WHAT IS REQUIRED
The output should contain the listing word for word and no pictures.

GIVEN DATA
◆ ◆ ◆ ◆ ◆
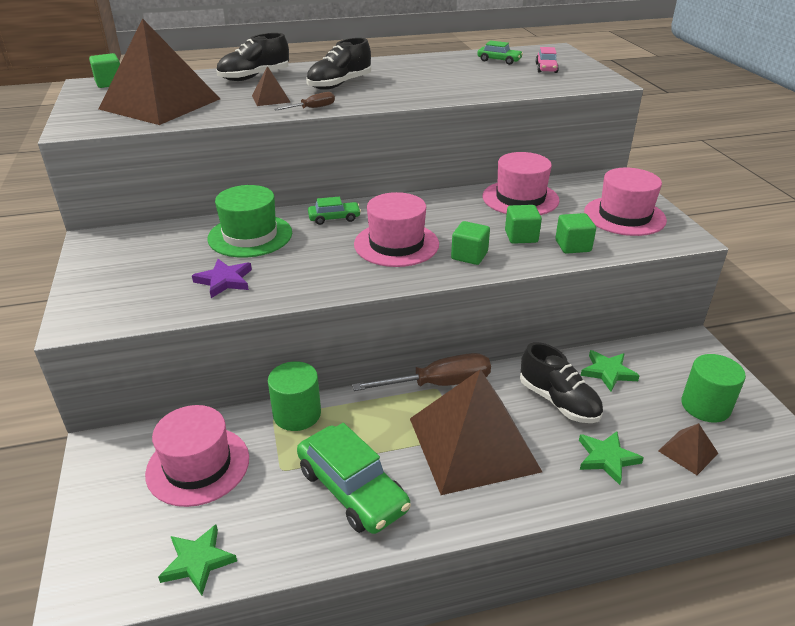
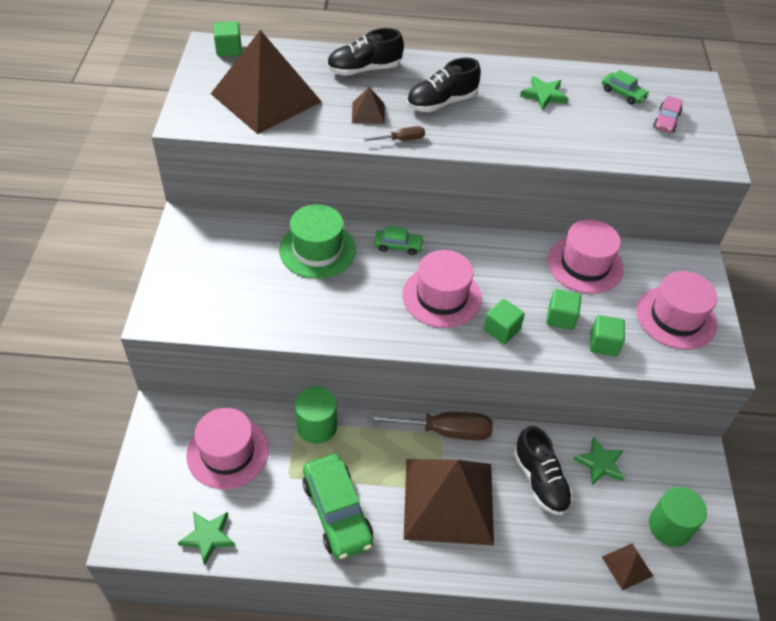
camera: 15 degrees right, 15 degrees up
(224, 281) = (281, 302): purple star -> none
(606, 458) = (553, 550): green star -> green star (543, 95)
◆ ◆ ◆ ◆ ◆
YOUR SOLUTION
camera: 15 degrees right, 15 degrees up
(224, 281) = (281, 302): purple star -> none
(606, 458) = (553, 550): green star -> green star (543, 95)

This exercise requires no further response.